> [TASK BRIEF]
When you reach the line containing "red triangle: (77, 70) -> (78, 58), moved" in the entries below, begin reproducing lines exactly, and stop once the line containing "pink triangle: (453, 451)" is done.
= = = = = = =
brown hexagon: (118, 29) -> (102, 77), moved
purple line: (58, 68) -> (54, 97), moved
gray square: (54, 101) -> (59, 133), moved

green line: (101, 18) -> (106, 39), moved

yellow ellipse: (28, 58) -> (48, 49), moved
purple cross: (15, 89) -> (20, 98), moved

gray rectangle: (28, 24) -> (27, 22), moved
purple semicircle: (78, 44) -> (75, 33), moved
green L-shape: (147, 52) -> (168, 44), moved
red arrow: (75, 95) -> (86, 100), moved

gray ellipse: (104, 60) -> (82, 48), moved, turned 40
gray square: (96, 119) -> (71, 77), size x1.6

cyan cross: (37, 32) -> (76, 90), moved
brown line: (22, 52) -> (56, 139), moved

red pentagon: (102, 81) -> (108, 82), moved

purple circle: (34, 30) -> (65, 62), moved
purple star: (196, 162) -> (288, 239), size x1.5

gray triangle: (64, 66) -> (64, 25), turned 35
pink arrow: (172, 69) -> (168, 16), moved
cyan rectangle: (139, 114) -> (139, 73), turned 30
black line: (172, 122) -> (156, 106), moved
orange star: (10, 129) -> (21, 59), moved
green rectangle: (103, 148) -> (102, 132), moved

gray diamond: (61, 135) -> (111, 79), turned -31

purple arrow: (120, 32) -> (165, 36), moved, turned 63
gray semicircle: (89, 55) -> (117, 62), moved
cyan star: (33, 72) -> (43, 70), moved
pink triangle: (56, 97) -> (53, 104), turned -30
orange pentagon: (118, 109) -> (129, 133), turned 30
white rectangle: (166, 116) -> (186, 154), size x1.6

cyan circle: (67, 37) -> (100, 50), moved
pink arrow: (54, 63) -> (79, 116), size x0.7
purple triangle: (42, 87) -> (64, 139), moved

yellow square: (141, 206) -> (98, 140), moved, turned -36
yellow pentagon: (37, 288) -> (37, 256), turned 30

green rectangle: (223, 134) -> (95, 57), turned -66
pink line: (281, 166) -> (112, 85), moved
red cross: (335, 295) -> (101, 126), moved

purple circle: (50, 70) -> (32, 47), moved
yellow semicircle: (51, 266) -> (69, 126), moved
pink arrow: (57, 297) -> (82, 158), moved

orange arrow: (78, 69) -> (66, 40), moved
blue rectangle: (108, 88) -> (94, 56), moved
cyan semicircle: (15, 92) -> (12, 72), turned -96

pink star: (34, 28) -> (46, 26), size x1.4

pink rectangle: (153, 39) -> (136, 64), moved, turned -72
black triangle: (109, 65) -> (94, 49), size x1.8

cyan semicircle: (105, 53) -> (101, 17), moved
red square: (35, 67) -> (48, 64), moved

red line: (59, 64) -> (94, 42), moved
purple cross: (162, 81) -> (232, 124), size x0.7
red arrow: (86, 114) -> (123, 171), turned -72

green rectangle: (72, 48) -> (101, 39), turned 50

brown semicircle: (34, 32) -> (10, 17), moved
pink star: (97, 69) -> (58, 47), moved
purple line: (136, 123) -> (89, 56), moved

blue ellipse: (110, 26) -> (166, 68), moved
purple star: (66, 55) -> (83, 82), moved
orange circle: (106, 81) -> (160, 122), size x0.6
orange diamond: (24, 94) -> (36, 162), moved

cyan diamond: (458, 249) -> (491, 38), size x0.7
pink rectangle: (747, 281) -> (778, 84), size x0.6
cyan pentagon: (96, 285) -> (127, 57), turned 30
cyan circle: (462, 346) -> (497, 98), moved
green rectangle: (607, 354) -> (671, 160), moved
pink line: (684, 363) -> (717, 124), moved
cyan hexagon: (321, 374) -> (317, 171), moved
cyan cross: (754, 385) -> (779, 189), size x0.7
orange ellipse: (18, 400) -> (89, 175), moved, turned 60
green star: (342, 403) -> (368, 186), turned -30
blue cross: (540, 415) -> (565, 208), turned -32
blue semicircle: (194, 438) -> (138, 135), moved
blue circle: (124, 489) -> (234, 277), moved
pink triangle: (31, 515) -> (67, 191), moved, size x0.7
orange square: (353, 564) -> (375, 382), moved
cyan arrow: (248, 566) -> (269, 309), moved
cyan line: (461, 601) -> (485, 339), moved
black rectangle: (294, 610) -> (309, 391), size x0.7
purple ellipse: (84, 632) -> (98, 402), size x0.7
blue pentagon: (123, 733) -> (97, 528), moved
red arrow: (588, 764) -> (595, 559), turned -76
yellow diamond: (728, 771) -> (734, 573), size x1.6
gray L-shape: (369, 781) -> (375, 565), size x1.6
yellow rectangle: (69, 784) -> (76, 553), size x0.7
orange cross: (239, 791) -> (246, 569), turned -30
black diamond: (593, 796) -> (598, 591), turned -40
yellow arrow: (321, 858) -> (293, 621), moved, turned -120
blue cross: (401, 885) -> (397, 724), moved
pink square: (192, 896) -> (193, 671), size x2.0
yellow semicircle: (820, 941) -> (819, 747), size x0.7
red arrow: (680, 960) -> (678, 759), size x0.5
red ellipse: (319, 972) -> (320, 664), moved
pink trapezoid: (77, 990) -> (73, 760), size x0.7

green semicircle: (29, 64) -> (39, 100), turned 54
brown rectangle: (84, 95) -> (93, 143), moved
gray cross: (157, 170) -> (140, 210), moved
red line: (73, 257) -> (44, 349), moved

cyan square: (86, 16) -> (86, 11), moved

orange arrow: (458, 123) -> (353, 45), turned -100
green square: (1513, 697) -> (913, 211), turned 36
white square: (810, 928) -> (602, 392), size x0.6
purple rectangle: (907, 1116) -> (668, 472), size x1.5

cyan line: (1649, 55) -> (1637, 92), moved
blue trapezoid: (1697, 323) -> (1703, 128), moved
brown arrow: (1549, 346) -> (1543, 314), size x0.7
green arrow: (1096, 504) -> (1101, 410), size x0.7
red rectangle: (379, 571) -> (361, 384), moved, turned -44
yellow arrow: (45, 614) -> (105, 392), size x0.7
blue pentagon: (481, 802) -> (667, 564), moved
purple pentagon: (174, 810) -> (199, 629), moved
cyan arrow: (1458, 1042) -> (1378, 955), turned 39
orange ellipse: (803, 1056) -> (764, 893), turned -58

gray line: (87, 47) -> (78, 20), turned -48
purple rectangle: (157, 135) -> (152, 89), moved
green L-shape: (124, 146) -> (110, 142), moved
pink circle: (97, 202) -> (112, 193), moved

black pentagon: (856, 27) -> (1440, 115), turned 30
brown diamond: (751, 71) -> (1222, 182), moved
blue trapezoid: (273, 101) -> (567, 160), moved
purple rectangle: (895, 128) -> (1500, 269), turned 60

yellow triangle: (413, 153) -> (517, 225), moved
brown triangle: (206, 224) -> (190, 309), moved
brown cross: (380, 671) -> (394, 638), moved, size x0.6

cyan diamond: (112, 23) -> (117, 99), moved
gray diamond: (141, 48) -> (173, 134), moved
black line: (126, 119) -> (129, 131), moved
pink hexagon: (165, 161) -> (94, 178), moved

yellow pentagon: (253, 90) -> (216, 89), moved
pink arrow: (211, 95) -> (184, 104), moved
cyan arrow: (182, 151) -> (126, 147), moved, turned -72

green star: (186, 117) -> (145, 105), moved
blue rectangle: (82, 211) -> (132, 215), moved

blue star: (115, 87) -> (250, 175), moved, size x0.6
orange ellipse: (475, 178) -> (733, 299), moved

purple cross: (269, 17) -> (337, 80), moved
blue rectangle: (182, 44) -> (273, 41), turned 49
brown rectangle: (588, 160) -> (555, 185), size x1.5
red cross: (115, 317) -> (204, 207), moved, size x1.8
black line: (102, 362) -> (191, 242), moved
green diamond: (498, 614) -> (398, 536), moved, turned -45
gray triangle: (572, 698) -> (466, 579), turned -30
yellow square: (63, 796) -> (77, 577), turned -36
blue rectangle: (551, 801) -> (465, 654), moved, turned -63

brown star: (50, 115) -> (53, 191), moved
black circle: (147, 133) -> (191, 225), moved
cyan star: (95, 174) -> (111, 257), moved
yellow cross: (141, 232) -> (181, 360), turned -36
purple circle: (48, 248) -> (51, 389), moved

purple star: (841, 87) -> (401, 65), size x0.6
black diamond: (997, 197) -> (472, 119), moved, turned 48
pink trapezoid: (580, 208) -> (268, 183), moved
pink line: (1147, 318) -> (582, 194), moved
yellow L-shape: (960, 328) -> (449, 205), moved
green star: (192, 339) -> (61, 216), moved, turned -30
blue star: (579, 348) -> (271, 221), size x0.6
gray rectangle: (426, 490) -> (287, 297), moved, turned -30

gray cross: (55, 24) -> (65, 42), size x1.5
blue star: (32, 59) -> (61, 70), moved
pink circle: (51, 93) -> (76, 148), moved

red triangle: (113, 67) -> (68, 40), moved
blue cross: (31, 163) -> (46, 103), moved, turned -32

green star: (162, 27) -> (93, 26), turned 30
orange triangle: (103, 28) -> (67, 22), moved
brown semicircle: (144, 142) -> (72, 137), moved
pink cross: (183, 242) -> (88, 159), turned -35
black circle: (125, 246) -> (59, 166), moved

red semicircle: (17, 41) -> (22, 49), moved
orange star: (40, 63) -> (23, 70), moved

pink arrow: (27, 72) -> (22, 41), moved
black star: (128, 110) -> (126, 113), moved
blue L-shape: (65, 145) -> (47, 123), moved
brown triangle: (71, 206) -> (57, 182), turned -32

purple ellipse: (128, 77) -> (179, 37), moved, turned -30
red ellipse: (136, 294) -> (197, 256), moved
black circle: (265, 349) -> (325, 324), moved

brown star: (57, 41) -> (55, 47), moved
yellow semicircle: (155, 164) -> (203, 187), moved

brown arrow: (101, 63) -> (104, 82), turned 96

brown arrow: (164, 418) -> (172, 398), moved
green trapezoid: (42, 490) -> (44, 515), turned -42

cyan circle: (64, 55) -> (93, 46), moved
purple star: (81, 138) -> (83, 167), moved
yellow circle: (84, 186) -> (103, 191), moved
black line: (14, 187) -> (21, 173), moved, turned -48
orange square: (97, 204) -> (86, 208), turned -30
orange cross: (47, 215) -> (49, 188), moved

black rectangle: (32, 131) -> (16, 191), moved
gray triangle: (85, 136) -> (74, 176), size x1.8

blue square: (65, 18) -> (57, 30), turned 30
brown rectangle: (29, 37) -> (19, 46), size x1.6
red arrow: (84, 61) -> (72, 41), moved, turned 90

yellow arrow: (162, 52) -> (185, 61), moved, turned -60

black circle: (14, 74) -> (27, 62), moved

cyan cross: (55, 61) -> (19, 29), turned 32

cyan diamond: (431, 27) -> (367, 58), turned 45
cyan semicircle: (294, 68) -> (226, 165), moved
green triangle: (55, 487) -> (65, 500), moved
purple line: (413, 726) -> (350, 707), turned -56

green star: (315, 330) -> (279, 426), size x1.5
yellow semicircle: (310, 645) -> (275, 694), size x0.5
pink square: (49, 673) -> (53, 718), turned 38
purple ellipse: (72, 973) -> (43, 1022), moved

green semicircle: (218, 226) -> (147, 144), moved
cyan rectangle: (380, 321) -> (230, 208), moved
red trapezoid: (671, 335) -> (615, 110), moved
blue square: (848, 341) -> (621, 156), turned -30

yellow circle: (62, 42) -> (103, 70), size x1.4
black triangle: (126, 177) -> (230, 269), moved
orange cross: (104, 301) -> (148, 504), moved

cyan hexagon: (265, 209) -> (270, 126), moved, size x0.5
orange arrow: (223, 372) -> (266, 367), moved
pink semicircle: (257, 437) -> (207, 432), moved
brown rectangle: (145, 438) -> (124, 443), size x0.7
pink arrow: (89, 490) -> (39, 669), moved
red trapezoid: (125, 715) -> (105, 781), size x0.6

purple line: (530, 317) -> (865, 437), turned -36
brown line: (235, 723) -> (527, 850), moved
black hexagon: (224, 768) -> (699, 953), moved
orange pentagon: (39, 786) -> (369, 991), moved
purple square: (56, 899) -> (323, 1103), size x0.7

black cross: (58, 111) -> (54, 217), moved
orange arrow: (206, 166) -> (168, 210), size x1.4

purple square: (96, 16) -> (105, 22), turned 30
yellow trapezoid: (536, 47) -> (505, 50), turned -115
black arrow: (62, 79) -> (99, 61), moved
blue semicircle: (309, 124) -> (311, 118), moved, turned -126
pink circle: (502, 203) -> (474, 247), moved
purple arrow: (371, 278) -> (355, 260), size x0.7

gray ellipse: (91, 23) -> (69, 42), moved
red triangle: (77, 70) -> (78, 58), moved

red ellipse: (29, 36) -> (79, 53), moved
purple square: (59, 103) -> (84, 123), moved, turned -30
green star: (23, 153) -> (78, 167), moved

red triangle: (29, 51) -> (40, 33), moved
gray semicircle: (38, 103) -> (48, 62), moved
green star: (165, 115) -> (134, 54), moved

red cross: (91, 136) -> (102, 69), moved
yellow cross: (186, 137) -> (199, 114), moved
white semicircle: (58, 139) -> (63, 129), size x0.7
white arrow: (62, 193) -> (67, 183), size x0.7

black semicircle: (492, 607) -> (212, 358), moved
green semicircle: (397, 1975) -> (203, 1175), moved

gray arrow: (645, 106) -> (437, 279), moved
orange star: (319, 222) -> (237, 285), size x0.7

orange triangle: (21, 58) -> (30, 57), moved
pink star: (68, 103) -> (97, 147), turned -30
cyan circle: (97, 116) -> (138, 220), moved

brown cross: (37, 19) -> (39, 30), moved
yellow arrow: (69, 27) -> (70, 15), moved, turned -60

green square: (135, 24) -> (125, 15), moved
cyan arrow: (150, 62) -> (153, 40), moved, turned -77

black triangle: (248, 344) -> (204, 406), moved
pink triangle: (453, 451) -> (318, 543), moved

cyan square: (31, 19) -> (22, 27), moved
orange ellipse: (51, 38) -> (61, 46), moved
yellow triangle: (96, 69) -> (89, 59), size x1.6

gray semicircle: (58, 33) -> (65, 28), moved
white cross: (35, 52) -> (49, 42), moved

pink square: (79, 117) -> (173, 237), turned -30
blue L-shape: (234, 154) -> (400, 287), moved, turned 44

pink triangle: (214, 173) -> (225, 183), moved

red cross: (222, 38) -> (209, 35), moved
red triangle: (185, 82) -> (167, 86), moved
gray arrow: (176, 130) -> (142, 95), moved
= = = = = = =
> [RESULT OF THIS EXERCISE]
red triangle: (77, 70) -> (78, 58), moved

red ellipse: (29, 36) -> (79, 53), moved
purple square: (59, 103) -> (84, 123), moved, turned -30
green star: (23, 153) -> (78, 167), moved

red triangle: (29, 51) -> (40, 33), moved
gray semicircle: (38, 103) -> (48, 62), moved
green star: (165, 115) -> (134, 54), moved

red cross: (91, 136) -> (102, 69), moved
yellow cross: (186, 137) -> (199, 114), moved
white semicircle: (58, 139) -> (63, 129), size x0.7
white arrow: (62, 193) -> (67, 183), size x0.7

black semicircle: (492, 607) -> (212, 358), moved
green semicircle: (397, 1975) -> (203, 1175), moved

gray arrow: (645, 106) -> (437, 279), moved
orange star: (319, 222) -> (237, 285), size x0.7

orange triangle: (21, 58) -> (30, 57), moved
pink star: (68, 103) -> (97, 147), turned -30
cyan circle: (97, 116) -> (138, 220), moved

brown cross: (37, 19) -> (39, 30), moved
yellow arrow: (69, 27) -> (70, 15), moved, turned -60

green square: (135, 24) -> (125, 15), moved
cyan arrow: (150, 62) -> (153, 40), moved, turned -77

black triangle: (248, 344) -> (204, 406), moved
pink triangle: (453, 451) -> (318, 543), moved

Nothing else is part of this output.